(YOUR OBJECTIVE) With the pictures omitted, write out the entries that follow exactly as they stand.

(RECORDS SUPPLIED)
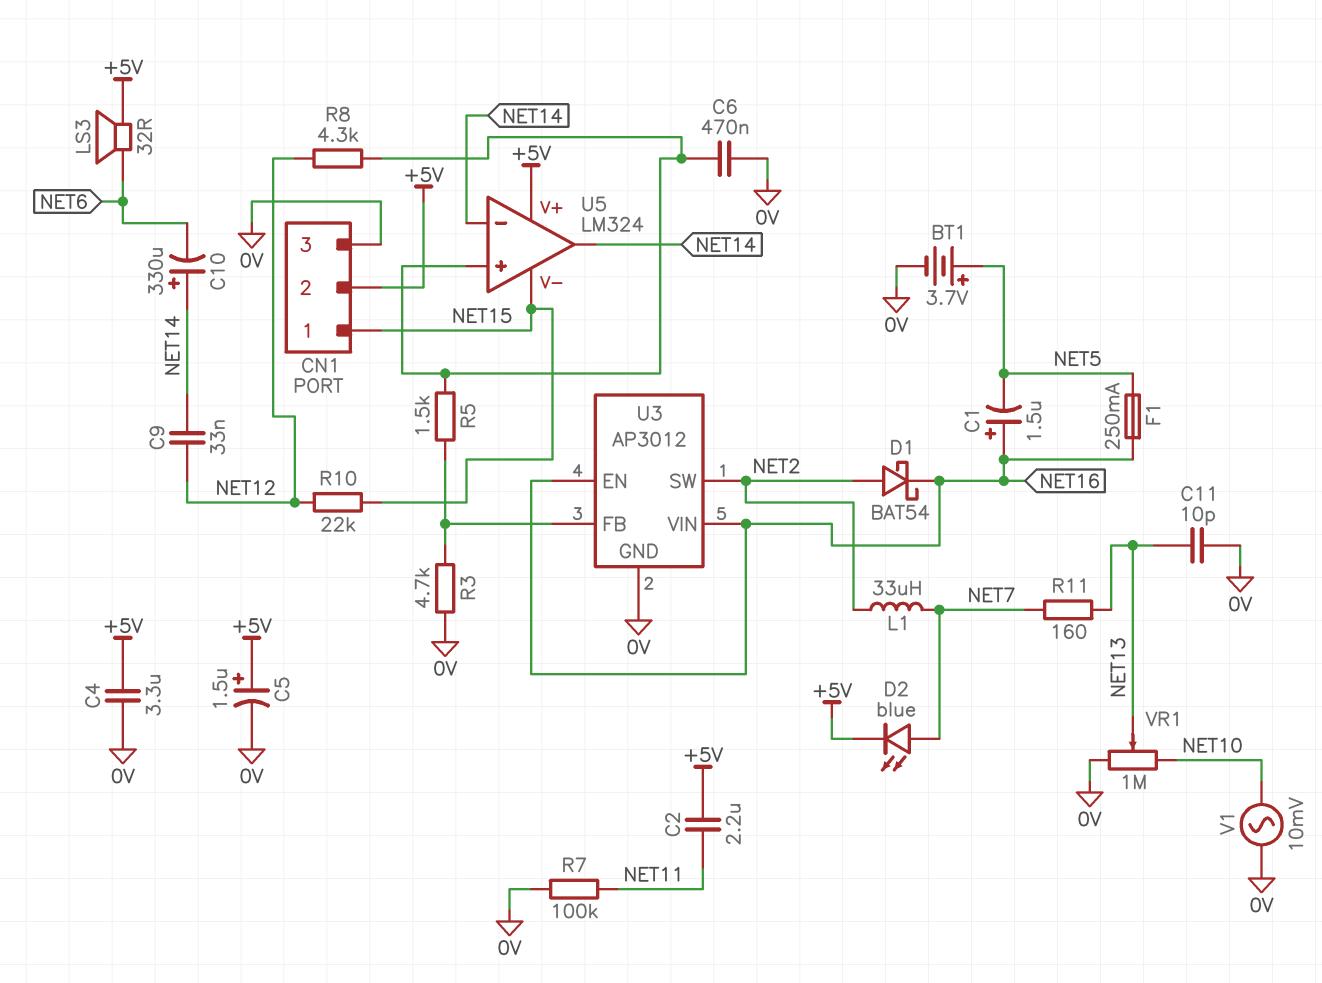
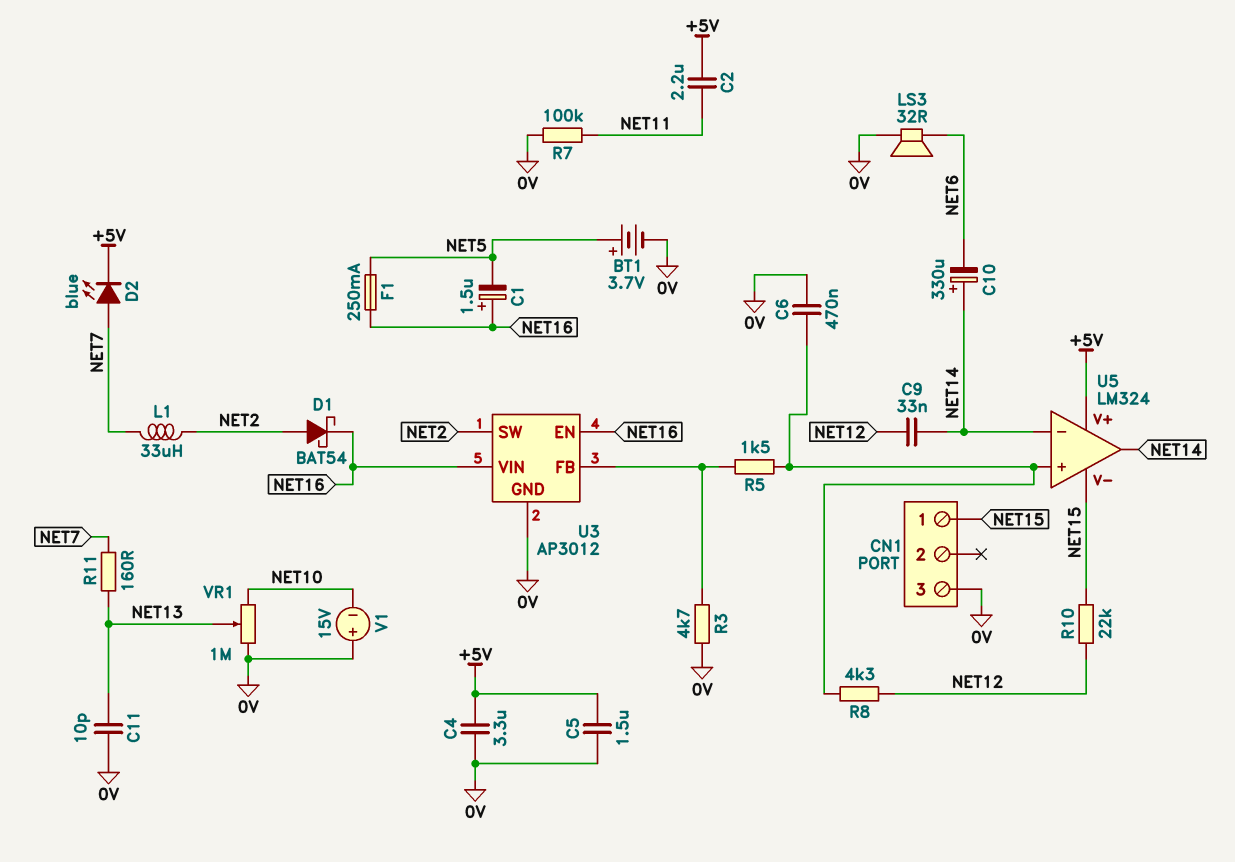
C5: 1.5uF (plus +5V, minus 0V) -> 1.5uF (+5V, 0V)
CN1 pin 2: +5V -> none
LS3: speaker 32R (+5V, NET6) -> speaker 32R (0V, NET6)
V1: AC 10mV (0V, NET10) -> 15V (plus 0V, minus NET10)

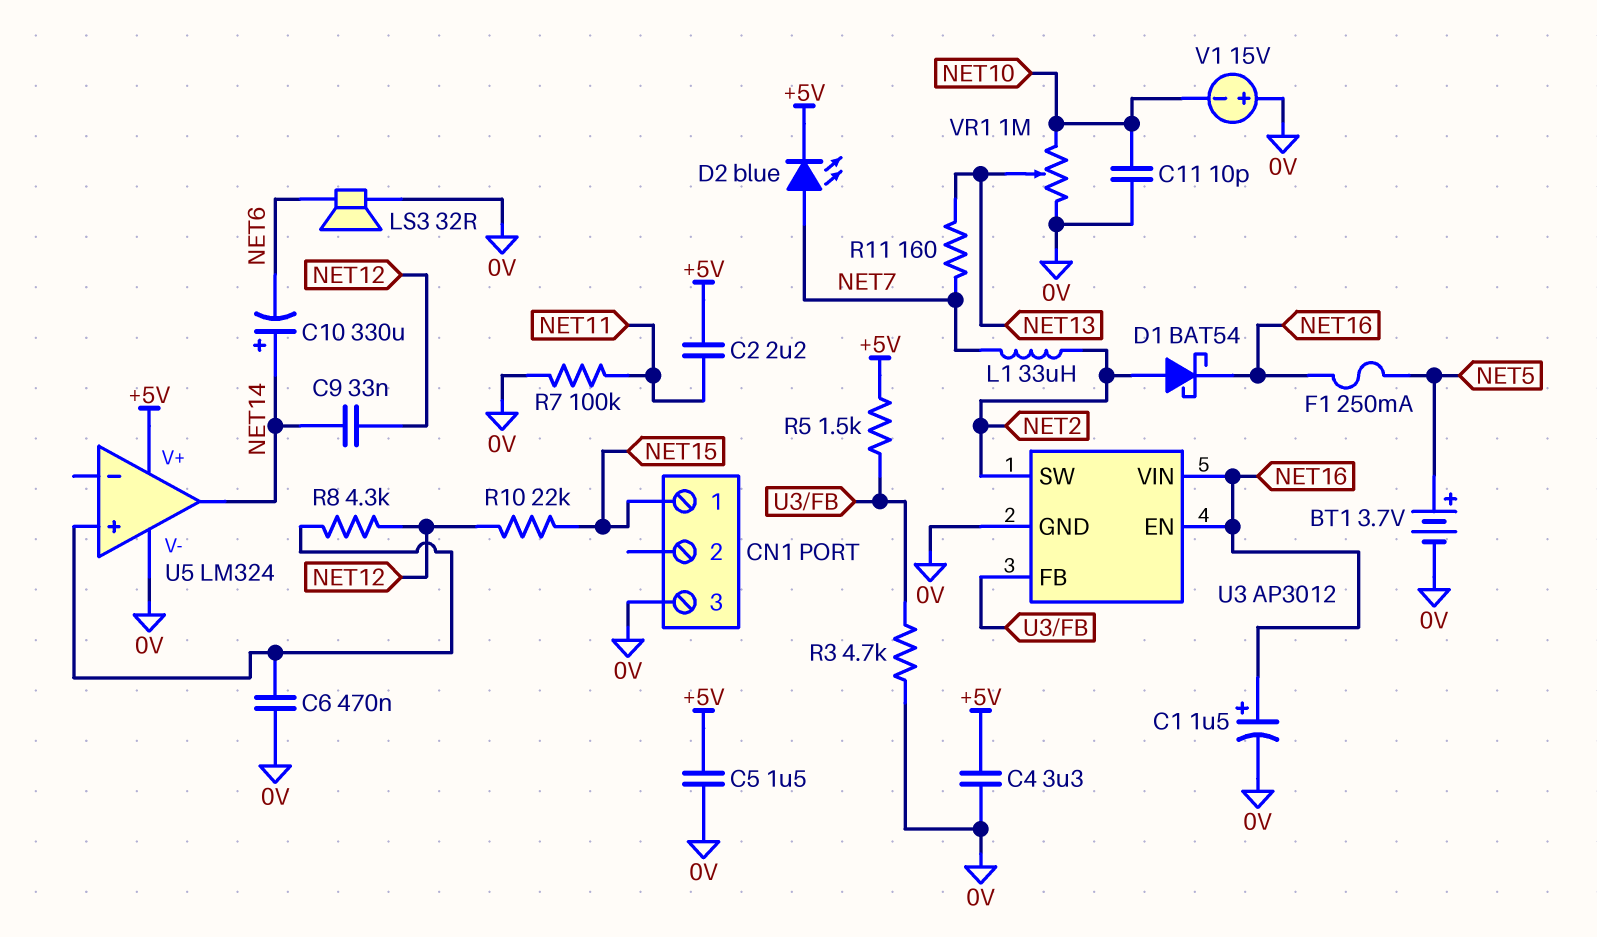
C1: 1.5uF (plus NET16, minus NET5) -> 1.5uF (plus NET16, minus 0V)
C11: 10pF (0V, NET13) -> 10pF (0V, NET10)
R5: 1.5k (U3/FB, U5/in+) -> 1.5k (+5V, U3/FB)
U5 pin V-: NET15 -> 0V
U5 pin in-: NET14 -> none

(SOLVED EXERCISE)
C5: 1.5uF (plus +5V, minus 0V) -> 1.5uF (+5V, 0V)
CN1 pin 2: +5V -> none
LS3: speaker 32R (+5V, NET6) -> speaker 32R (0V, NET6)
V1: AC 10mV (0V, NET10) -> 15V (plus 0V, minus NET10)

C1: 1.5uF (plus NET16, minus NET5) -> 1.5uF (plus NET16, minus 0V)
C11: 10pF (0V, NET13) -> 10pF (0V, NET10)
R5: 1.5k (U3/FB, U5/in+) -> 1.5k (+5V, U3/FB)
U5 pin V-: NET15 -> 0V
U5 pin in-: NET14 -> none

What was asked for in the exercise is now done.